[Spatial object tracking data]
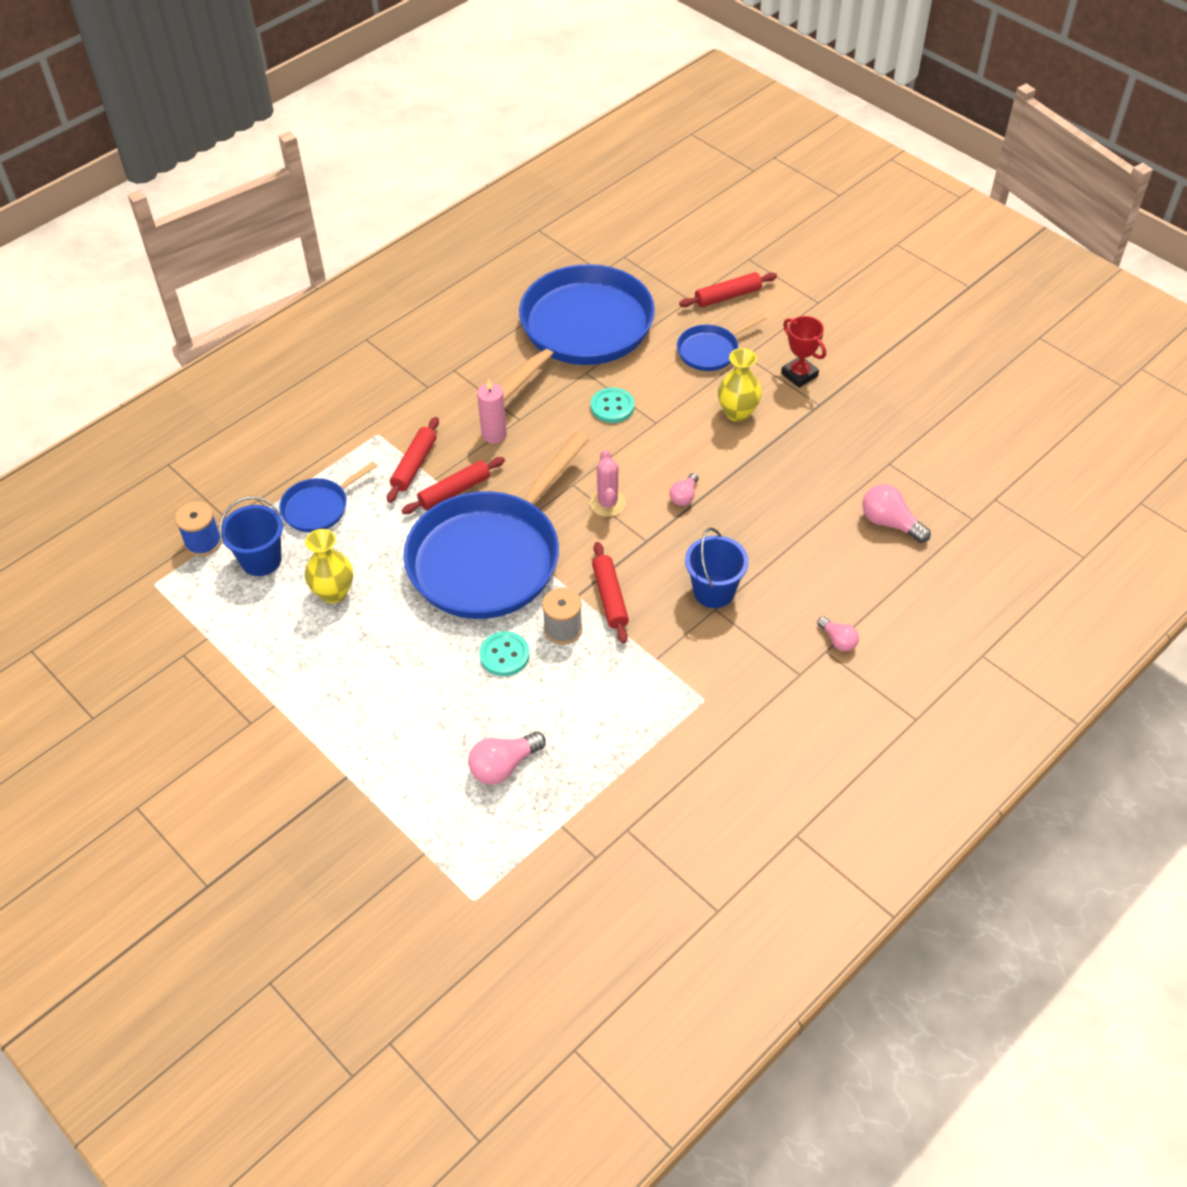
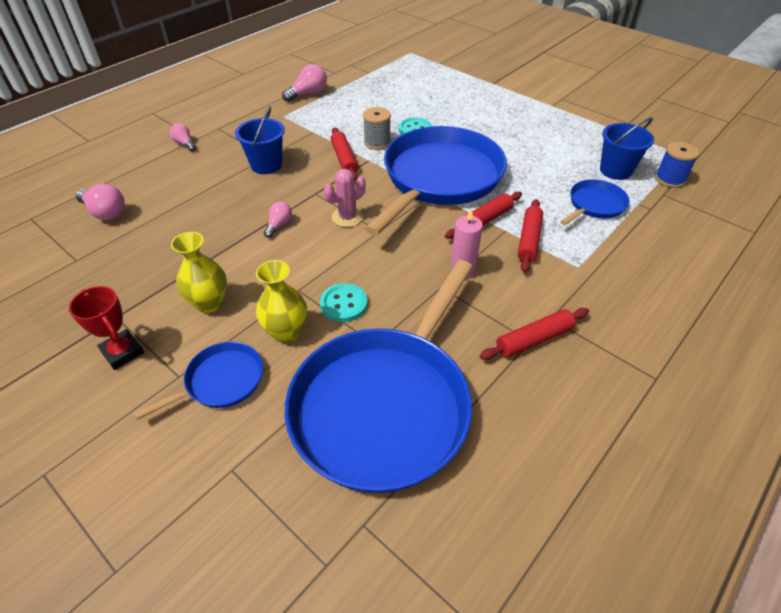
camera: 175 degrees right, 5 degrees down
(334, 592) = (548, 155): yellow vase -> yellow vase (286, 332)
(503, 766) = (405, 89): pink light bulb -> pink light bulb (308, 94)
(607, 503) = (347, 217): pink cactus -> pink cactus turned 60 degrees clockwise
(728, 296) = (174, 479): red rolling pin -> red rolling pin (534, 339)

...

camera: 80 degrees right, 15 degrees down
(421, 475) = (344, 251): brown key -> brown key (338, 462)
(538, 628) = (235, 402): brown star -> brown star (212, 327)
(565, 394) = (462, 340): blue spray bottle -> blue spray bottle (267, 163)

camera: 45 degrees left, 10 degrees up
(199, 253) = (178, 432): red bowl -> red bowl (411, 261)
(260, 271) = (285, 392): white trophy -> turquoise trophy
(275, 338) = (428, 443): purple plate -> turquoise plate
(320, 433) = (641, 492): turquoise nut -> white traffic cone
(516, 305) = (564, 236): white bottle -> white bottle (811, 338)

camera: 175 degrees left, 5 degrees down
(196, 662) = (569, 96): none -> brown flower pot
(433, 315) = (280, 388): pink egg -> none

--

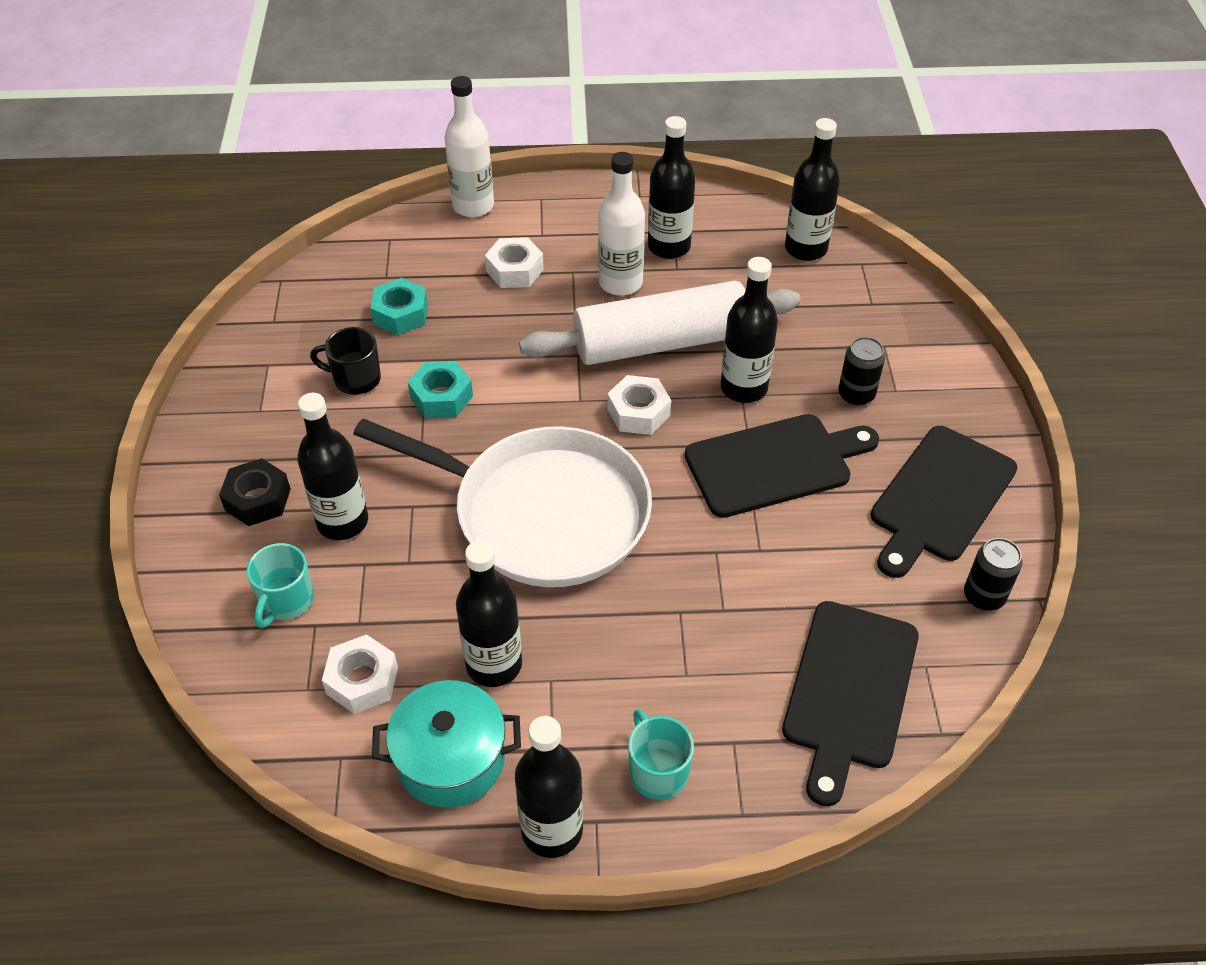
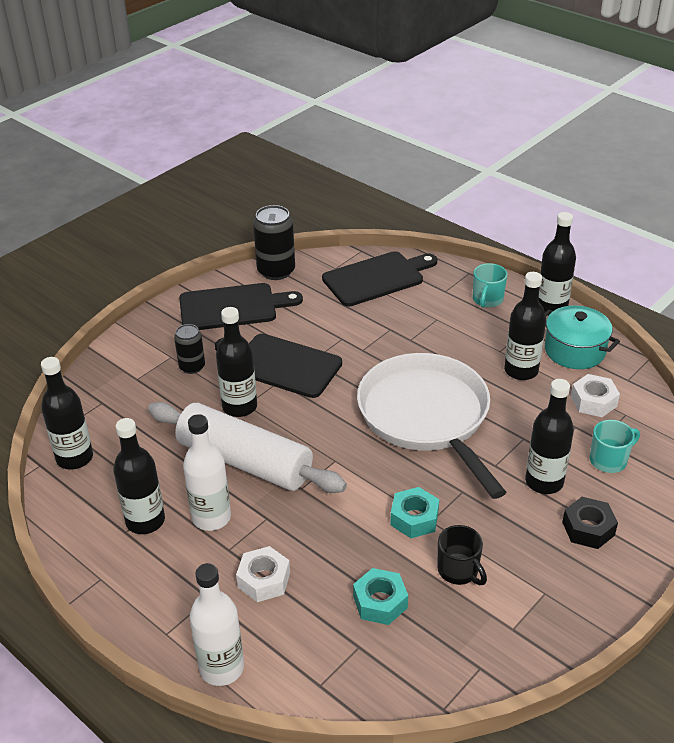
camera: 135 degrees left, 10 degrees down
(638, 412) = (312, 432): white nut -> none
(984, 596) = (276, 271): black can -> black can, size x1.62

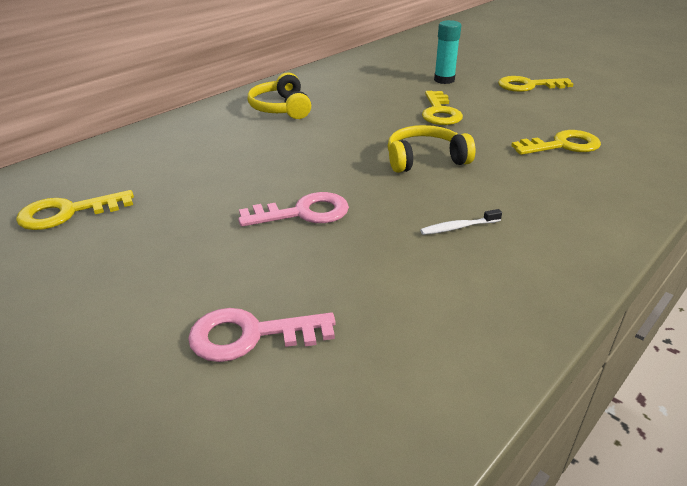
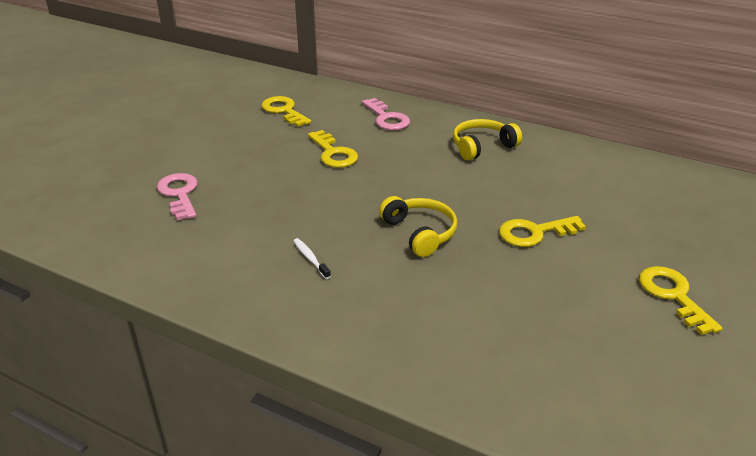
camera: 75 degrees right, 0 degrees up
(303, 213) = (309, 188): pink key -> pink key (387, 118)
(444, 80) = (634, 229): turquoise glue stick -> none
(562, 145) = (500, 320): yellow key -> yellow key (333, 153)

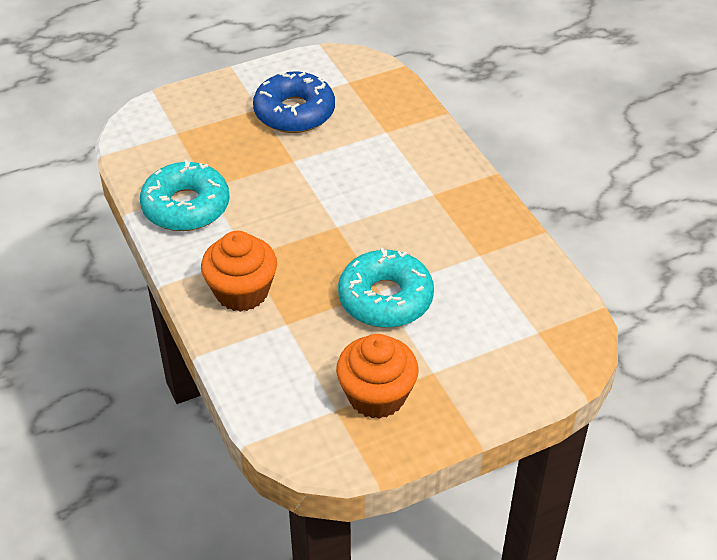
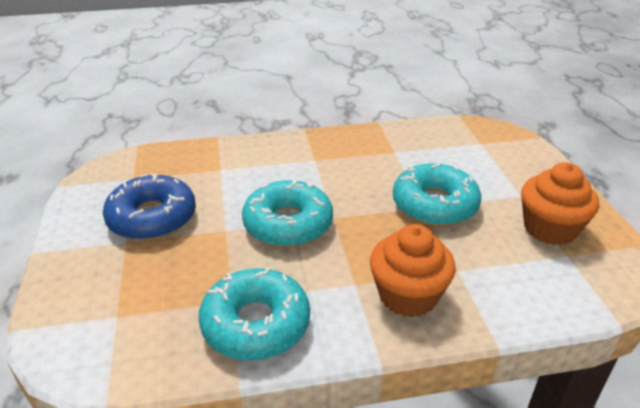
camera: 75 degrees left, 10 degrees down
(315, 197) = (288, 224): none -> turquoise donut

### What is being asked
Above are the records. Print exactly, and only, the lines from the line with "(275, 338) = (428, 443): purple" to the line with "(433, 315) = (280, 388): pink egg -> none", both inclusive.

### Exercise output
(275, 338) = (428, 443): purple plate -> turquoise plate
(320, 433) = (641, 492): turquoise nut -> white traffic cone
(516, 305) = (564, 236): white bottle -> white bottle (811, 338)

camera: 175 degrees left, 5 degrees down
(196, 662) = (569, 96): none -> brown flower pot
(433, 315) = (280, 388): pink egg -> none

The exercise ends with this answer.